Short problem ▸
Find each line in the listing below that contains the word "treble" and copy those lines out in full.

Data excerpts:

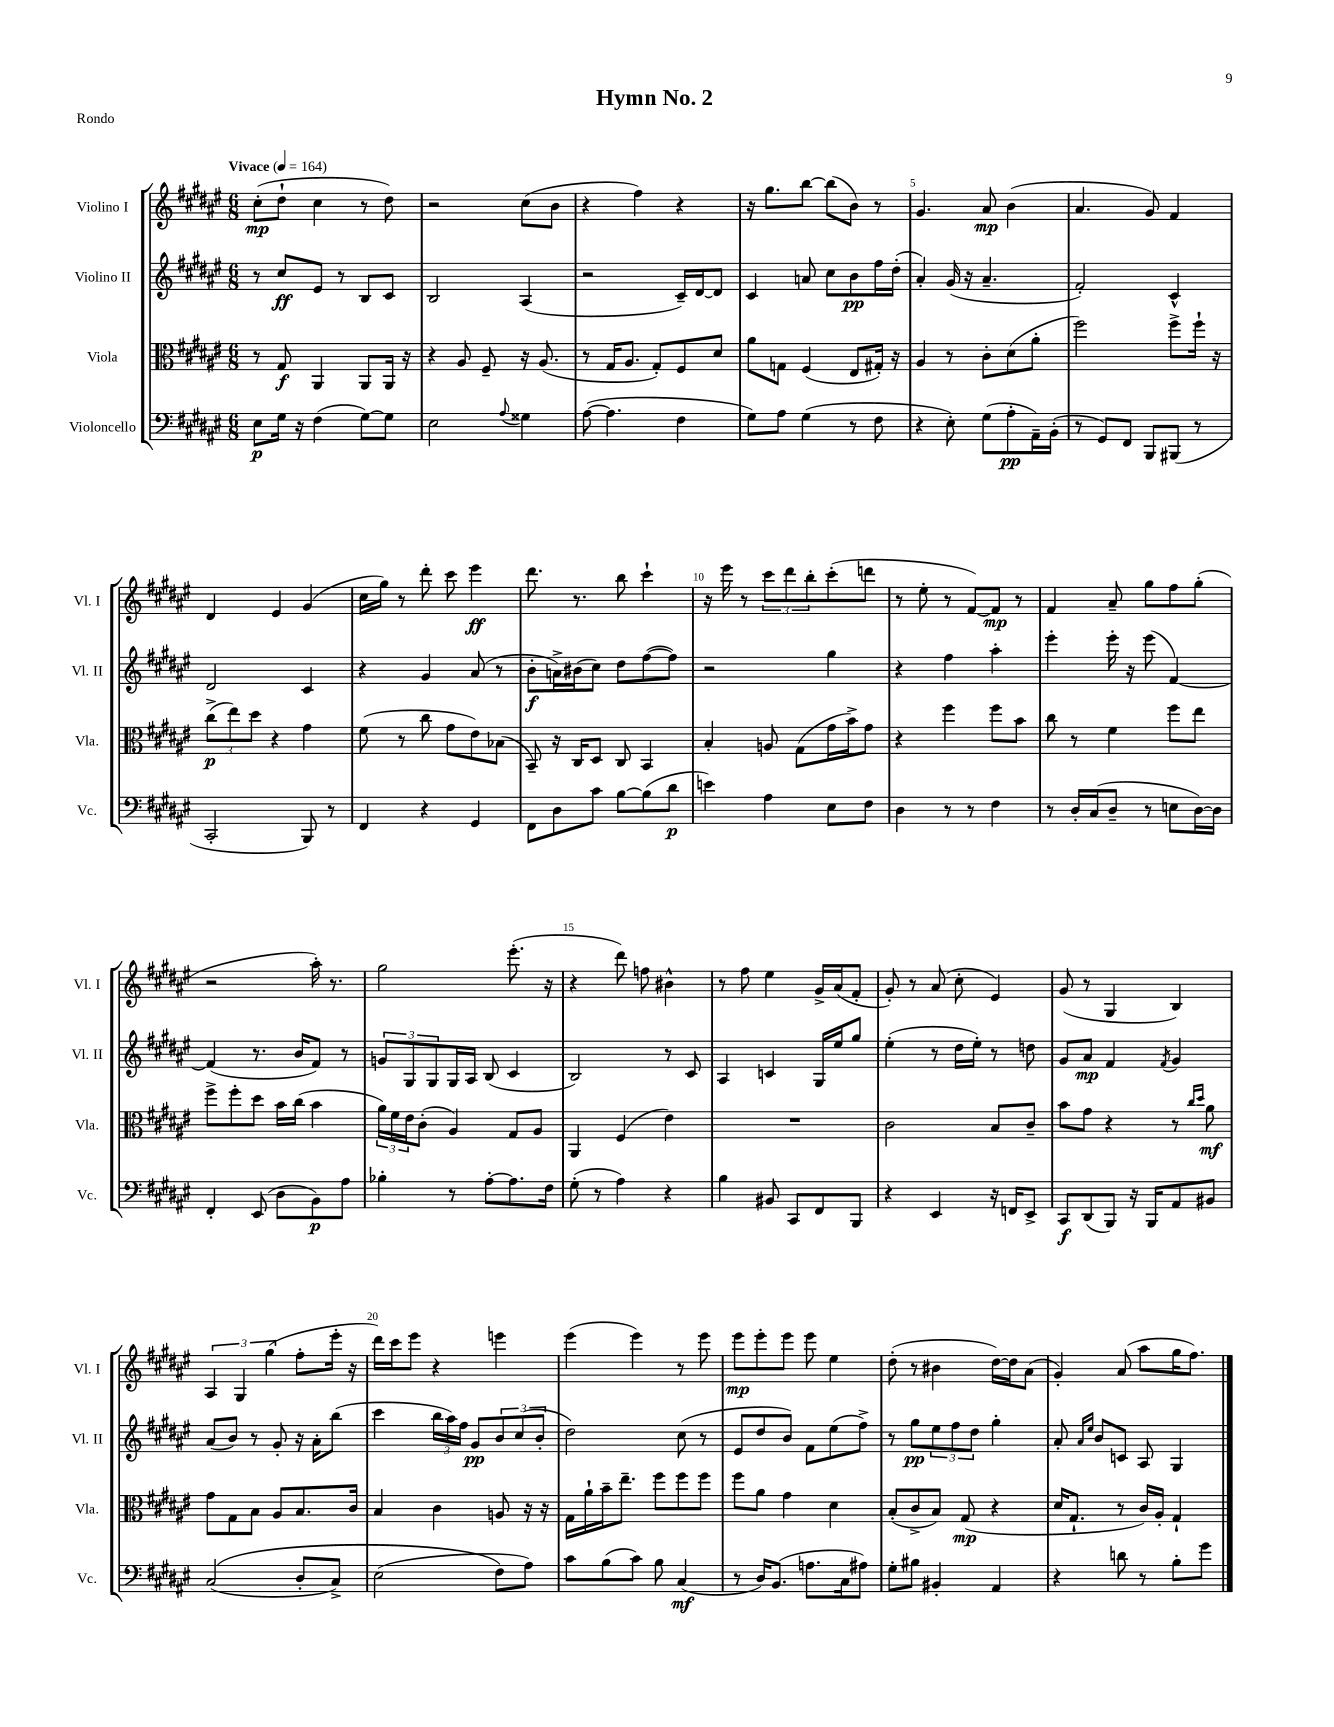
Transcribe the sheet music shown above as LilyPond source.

\header { title = "Hymn No. 2" piece = "Rondo" }
<<
\new StaffGroup <<
\new Staff = "s0" \with { instrumentName = "Violino I" shortInstrumentName = "Vl. I" } {
    \clef treble \key fis \major \numericTimeSignature \time 6/8 \tempo "Vivace" 4 = 164
    cis''8-.\mp( dis''8-! cis''4 r8 dis''8) |
    r2 cis''8( b'8 |
    r4 fis''4) r4 |
    r16 gis''8. b''8~ b''8( b'8) r8 |
    gis'4. ais'8\mp b'4( |
    ais'4. gis'8) fis'4 |
    dis'4 eis'4 gis'4( |
    cis''16 gis''16) r8 dis'''8-. cis'''8 eis'''4\ff |
    dis'''8. r8. b''8 cis'''4-! |
    r16 eis'''16 r8 \tuplet 3/2 { cis'''8 dis'''8 b''8-. } cis'''8-.( d'''8 |
    r8 eis''8-. r8 fis'8~) fis'8\mp r8 |
    fis'4 ais'8-- gis''8 fis''8 gis''8-.( |
    r2 ais''16-.) r8. |
    gis''2 eis'''8.-.( r16 |
    r4 dis'''8) f''8 bis'4-^ |
    r8 fis''8 eis''4 gis'16-> ais'16( fis'8-. |
    gis'8-.) r8 ais'8( cis''8-. eis'4) |
    gis'8( r8 gis4 b4) |
    \tuplet 3/2 { ais4 gis4 gis''4( } fis''8-. eis'''16-. r16 |
    dis'''16) cis'''16 eis'''8 r4 e'''4 |
    eis'''4( eis'''4) r8 eis'''8 |
    eis'''8\mp eis'''8-. eis'''8 eis'''8 eis''4 |
    dis''8-.( r8 bis'4 dis''16~) dis''16 ais'8( |
    gis'4-.) ais'8( ais''8 gis''16 fis''8.) \bar "|." |
}
\new Staff = "s1" \with { instrumentName = "Violino II" shortInstrumentName = "Vl. II" } {
    \clef treble \key fis \major \numericTimeSignature \time 6/8
    r8 cis''8\ff eis'8 r8 b8 cis'8 |
    b2 ais4( |
    r2 cis'16--) dis'16~ dis'8 |
    cis'4 a'8 cis''8 b'8\pp fis''16 dis''16-.( |
    ais'4-.) gis'16( r16 ais'4.-- |
    fis'2-.) cis'4-^ |
    dis'2 cis'4 |
    r4 gis'4 ais'8( r8 |
    b'8-.\f a'16->) bis'16( cis''8) dis''8 fis''8~( fis''8) |
    r2 gis''4 |
    r4 fis''4 ais''4-. |
    eis'''4-. eis'''16-. r16 eis'''8( fis'4~) |
    fis'4( r8. b'16 fis'8) r8 |
    \tuplet 3/2 { g'8 gis8 gis8 } gis16 ais16 b8( cis'4 |
    b2) r8 cis'8 |
    ais4 c'4 gis16 eis''16 gis''8 |
    eis''4-.( r8 dis''16 eis''16-.) r8 d''8 |
    gis'8 ais'8\mp fis'4 \acciaccatura { fis'8 } gis'4 |
    ais'8( b'8) r8 gis'8-. r16 ais'16-. b''8( |
    cis'''4 \tuplet 3/2 { b''16 ais''16) fis''16 } gis'8\pp \tuplet 3/2 { b'8 cis''8( b'8-. } |
    dis''2) cis''8( r8 |
    eis'8 dis''8 b'8) fis'8 eis''8( fis''8->) |
    r8 gis''8\pp \tuplet 3/2 { eis''8 fis''8 dis''8 } gis''4-. |
    ais'8-. \grace { ais'16 eis''16 } b'8 c'8 ais8 gis4 \bar "|." |
}
\new Staff = "s2" \with { instrumentName = "Viola" shortInstrumentName = "Vla." } {
    \clef alto \key fis \major \numericTimeSignature \time 6/8
    r8 gis8\f ais,4 ais,8 ais,16 r16 |
    r4 ais8 fis8-- r16 ais8.( |
    r8 gis16 ais8. gis8-.) fis8 dis'8 |
    ais'8 g8 fis4( eis8 gis16-.) r16 |
    ais4 r8 cis'8-. dis'8( ais'8-. |
    fis''2) fis''8-> fis''16-! r16 |
    \tuplet 3/2 { cis''8->\p( eis''8) dis''8 } r4 gis'4 |
    fis'8( r8 cis''8 gis'8 eis'8) bes8( |
    b,8--) r16 cis16 dis8 cis8 b,4 |
    b4-. a8 gis8( gis'16 b'16->) gis'8 |
    r4 fis''4 fis''8 b'8 |
    cis''8 r8 fis'4 fis''8 eis''8 |
    fis''8-> fis''8-. dis''8 b'16 cis''16( b'4 |
    \tuplet 3/2 { ais'16) fis'16 eis'16 } cis'8-.( ais4) gis8 ais8 |
    ais,4 fis4( eis'4) |
    R2. |
    cis'2 b8 cis'8-- |
    b'8 gis'8 r4 r8 \grace { cis''16 dis''16 } ais'8\mf |
    gis'8 gis8 b8 ais8 b8. cis'16 |
    b4 cis'4 a8 r16 r16 |
    gis16 ais'16-! b'16-- eis''8.-- fis''8 fis''8 fis''8 |
    fis''8 ais'8 gis'4 dis'4 |
    b8-.( cis'8-> b8) gis8\mp( r4 |
    dis'16 gis8.-! r8 cis'16) ais16-. gis4-! \bar "|." |
}
\new Staff = "s3" \with { instrumentName = "Violoncello" shortInstrumentName = "Vc." } {
    \clef bass \key fis \major \numericTimeSignature \time 6/8
    eis8\p gis16 r16 fis4( gis8~) gis8 |
    eis2 \appoggiatura { ais8 } gisis4 |
    ais8~( ais4. fis4 |
    gis8) ais8 gis4( r8 fis8 |
    r4 eis8-.) gis8( ais8-.\pp ais,16--) b,16-.( |
    r8 gis,8) fis,8 b,,8 bis,,8( r8 |
    cis,2-. b,,8) r8 |
    fis,4 r4 gis,4 |
    fis,8 dis8 cis'8 b8~ b8( dis'8\p |
    e'4) ais4 eis8 fis8 |
    dis4 r8 r8 fis4 |
    r8 dis16-. cis16( dis8-- r8 e8 dis16~) dis16 |
    fis,4-. eis,8( dis8 b,8\p) ais8 |
    bes4-. r8 ais8~-. ais8. fis16 |
    gis8-.( r8 ais4) r4 |
    b4 bis,8 cis,8 fis,8 b,,8 |
    r4 eis,4 r16 f,16 eis,8-> |
    cis,8\f dis,8( b,,8) r16 b,,16 ais,8 bis,8 |
    cis2(\( dis8-. cis8->) |
    eis2( fis8\) ais8) |
    cis'8 b8( cis'8) b8 cis4\mf( |
    r8 dis16) b,8.( a8. cis16 ais8) |
    gis8-. bis8 bis,4-. ais,4 |
    r4 d'8 r8 b8-. gis'8 \bar "|." |
}
>>
>>
\layout { \context { \Score \override BarNumber.break-visibility = ##(#f #t #t) barNumberVisibility = #(every-nth-bar-number-visible 5) } }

Correct response ▸
    \clef treble \key fis \major \numericTimeSignature \time 6/8 \tempo "Vivace" 4 = 164
    \clef treble \key fis \major \numericTimeSignature \time 6/8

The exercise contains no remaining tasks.